* **ASSIGNMENT**
Of the material below, only the lines from the line containing "J3 pin 2: GND -> DC_IN" down to the line containing "R9: 3.3k (GND, SIG) -> 3.3k (BR_L, GND)" belong in the answer, written out exactly.

* **THE INPUT**
════════

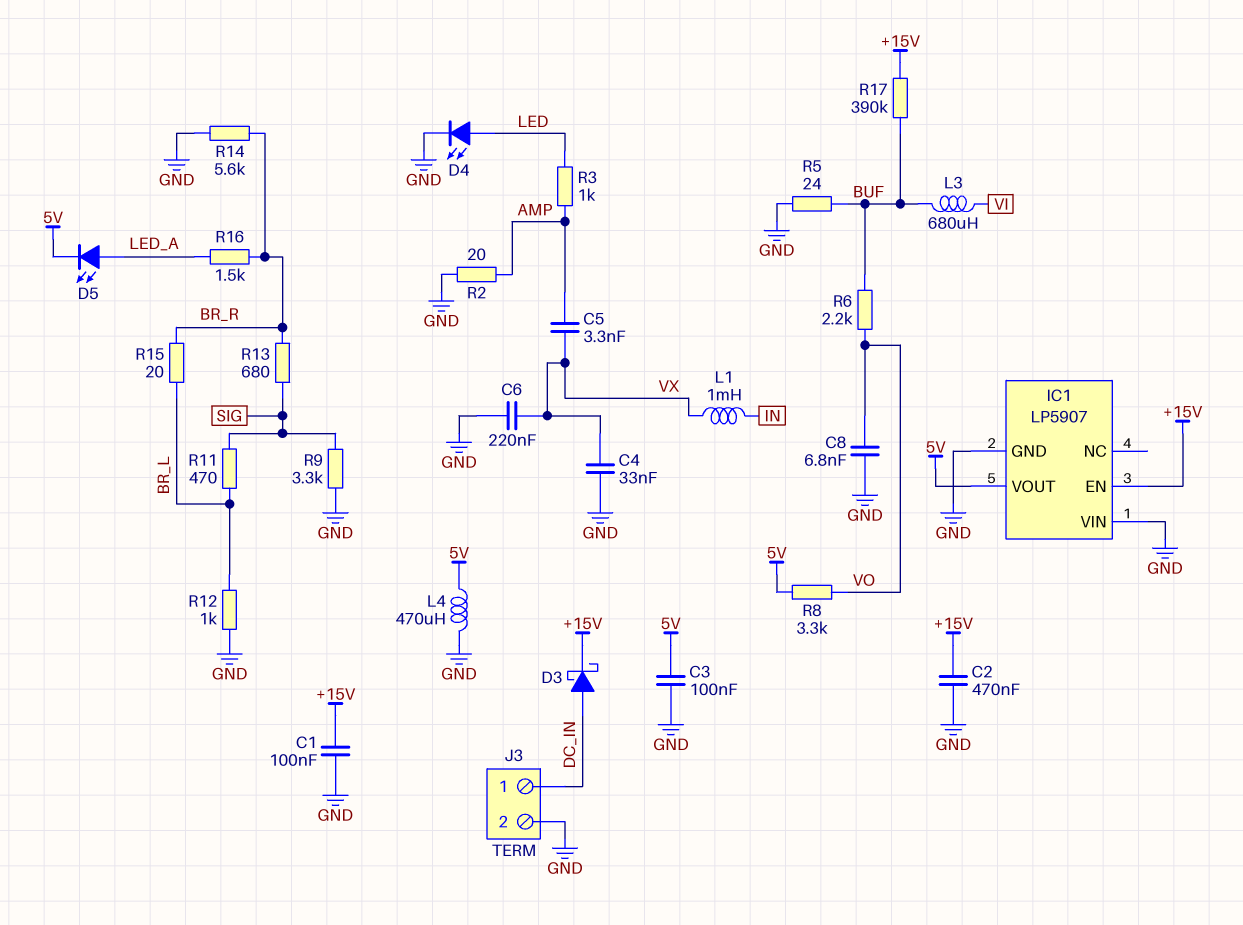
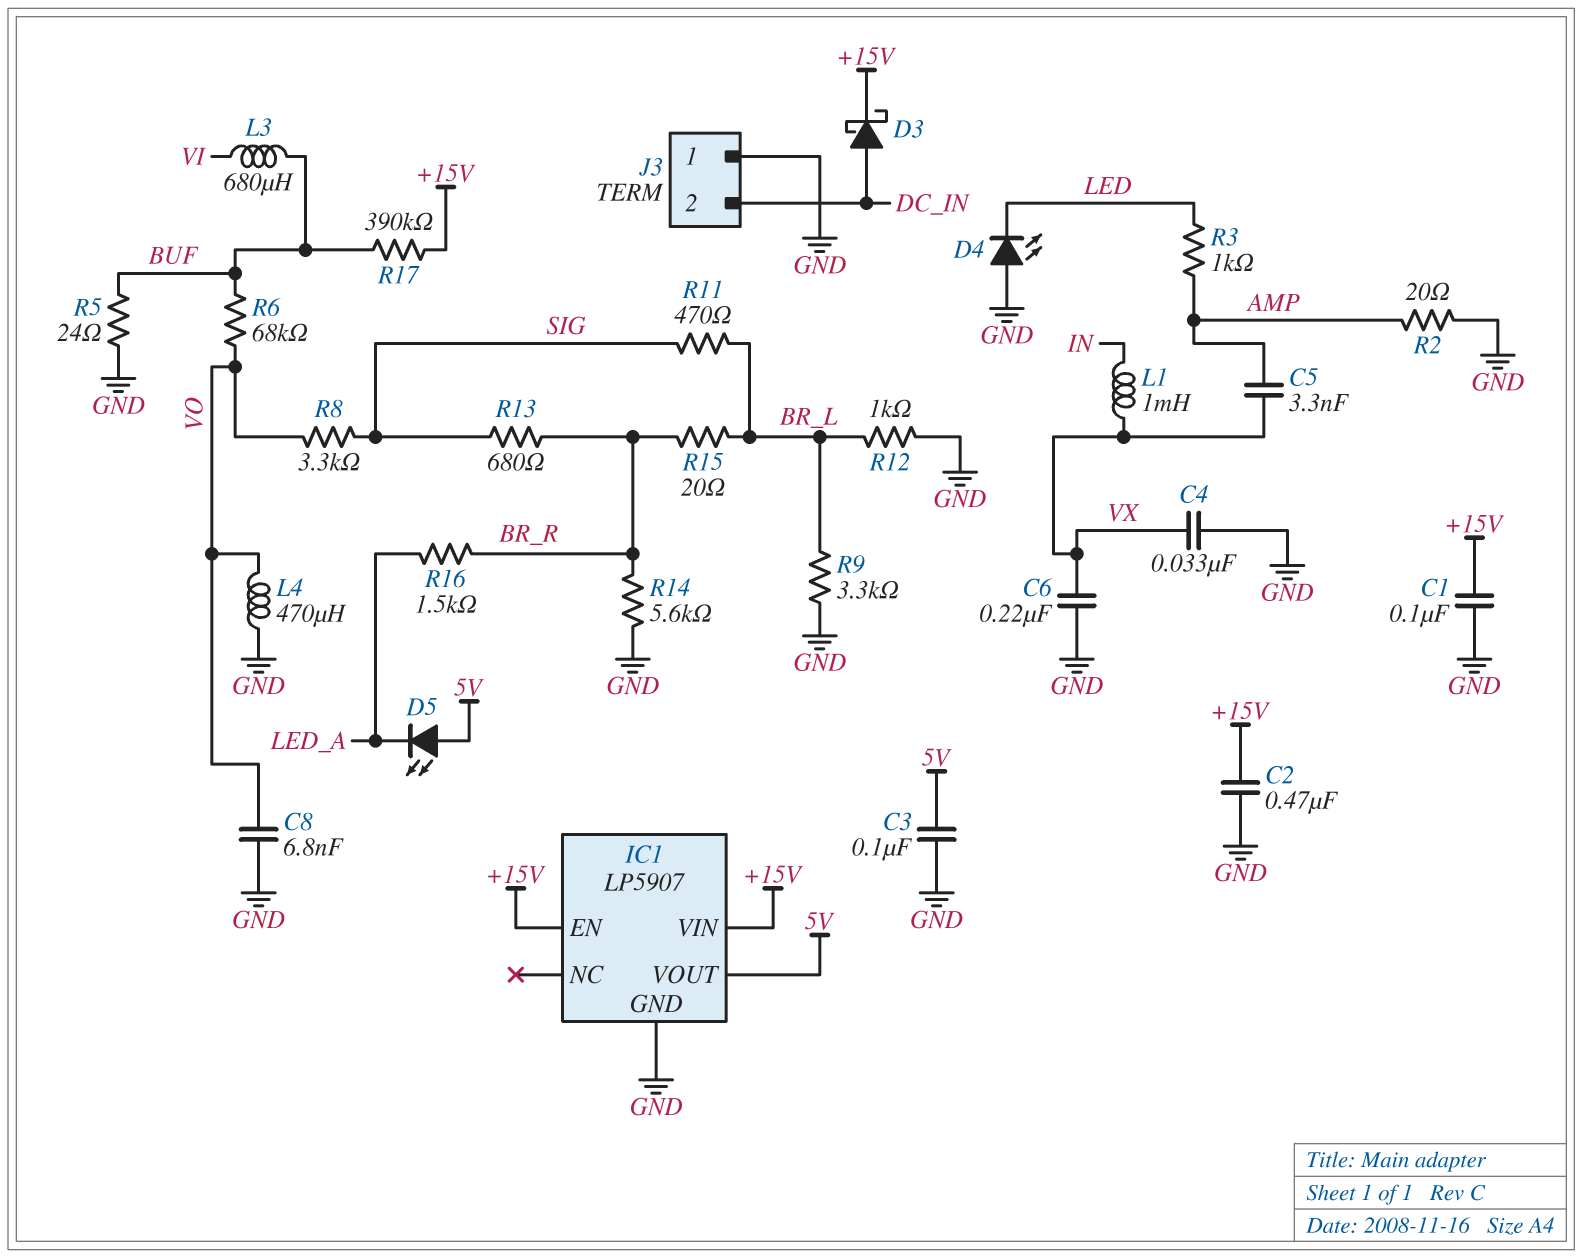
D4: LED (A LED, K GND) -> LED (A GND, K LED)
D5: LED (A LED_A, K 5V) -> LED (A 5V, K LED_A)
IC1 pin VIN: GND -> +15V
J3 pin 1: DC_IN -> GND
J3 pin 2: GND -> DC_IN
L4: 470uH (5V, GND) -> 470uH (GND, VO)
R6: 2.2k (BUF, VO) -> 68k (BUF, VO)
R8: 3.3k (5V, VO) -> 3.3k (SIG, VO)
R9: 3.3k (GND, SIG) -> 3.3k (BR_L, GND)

════════

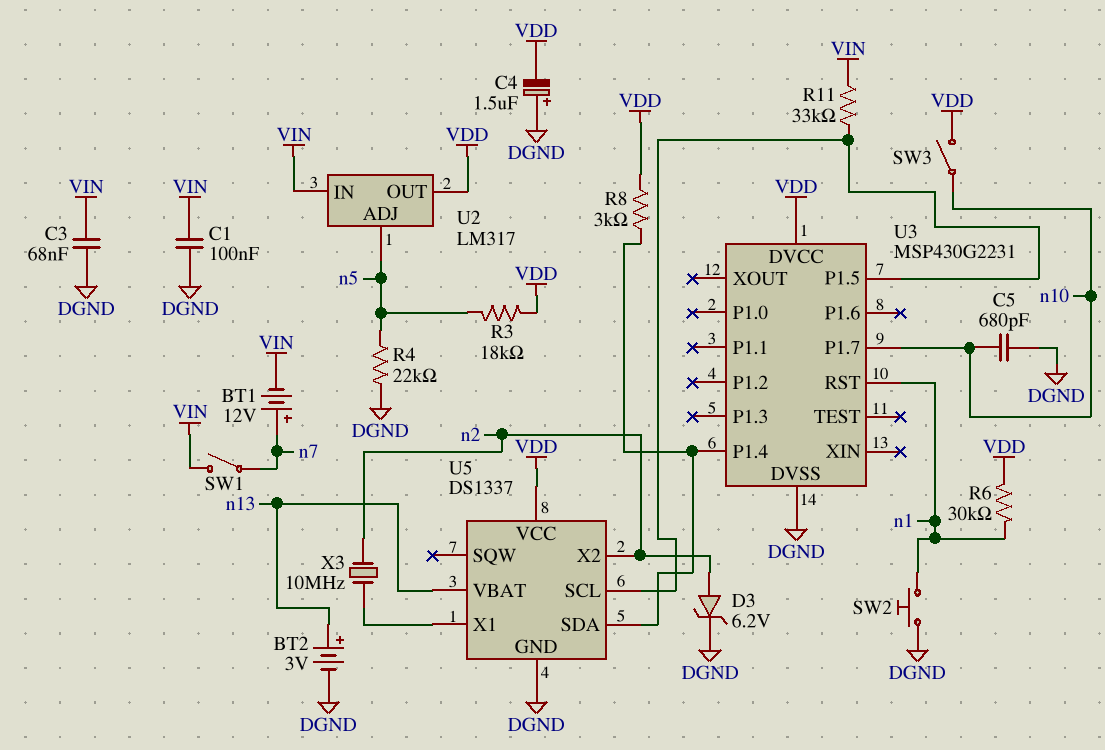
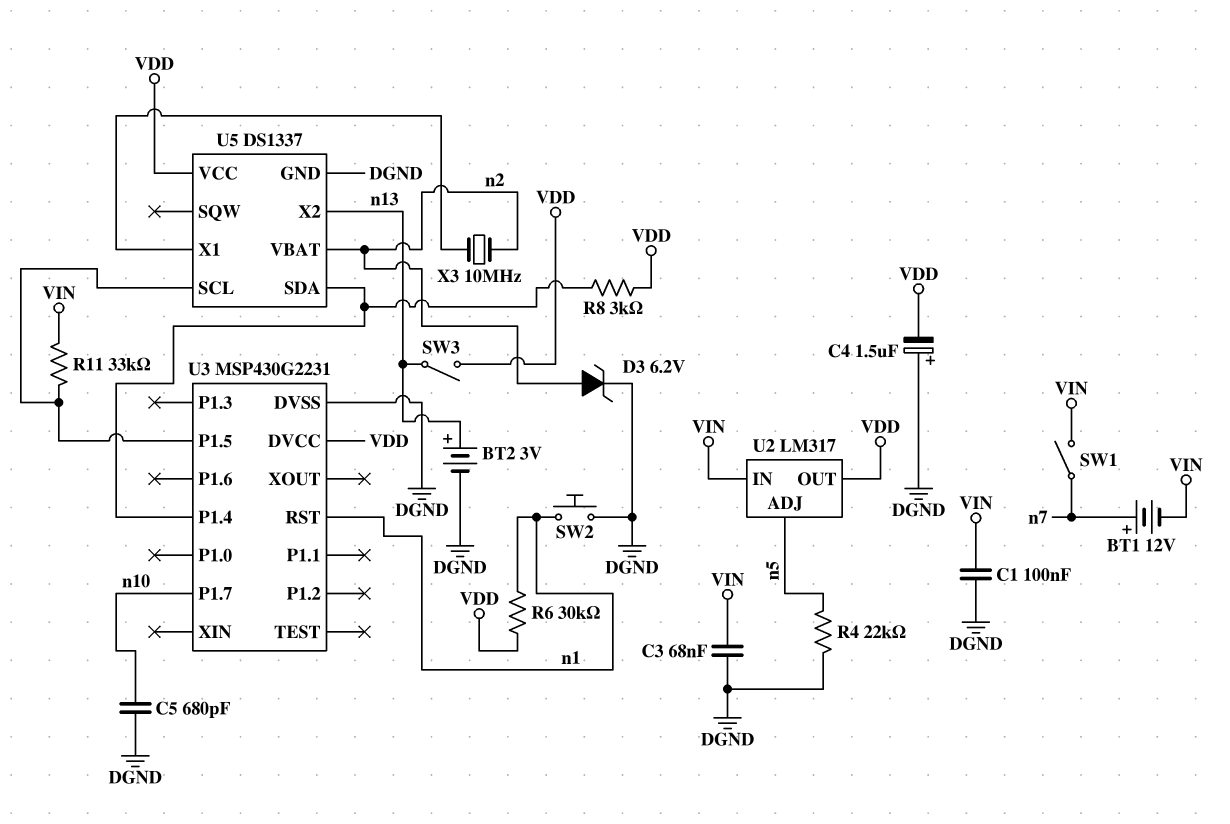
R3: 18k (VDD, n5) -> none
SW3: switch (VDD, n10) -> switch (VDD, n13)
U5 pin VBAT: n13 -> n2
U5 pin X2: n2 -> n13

════════

* **EXERCISE ANSWER**
J3 pin 2: GND -> DC_IN
L4: 470uH (5V, GND) -> 470uH (GND, VO)
R6: 2.2k (BUF, VO) -> 68k (BUF, VO)
R8: 3.3k (5V, VO) -> 3.3k (SIG, VO)
R9: 3.3k (GND, SIG) -> 3.3k (BR_L, GND)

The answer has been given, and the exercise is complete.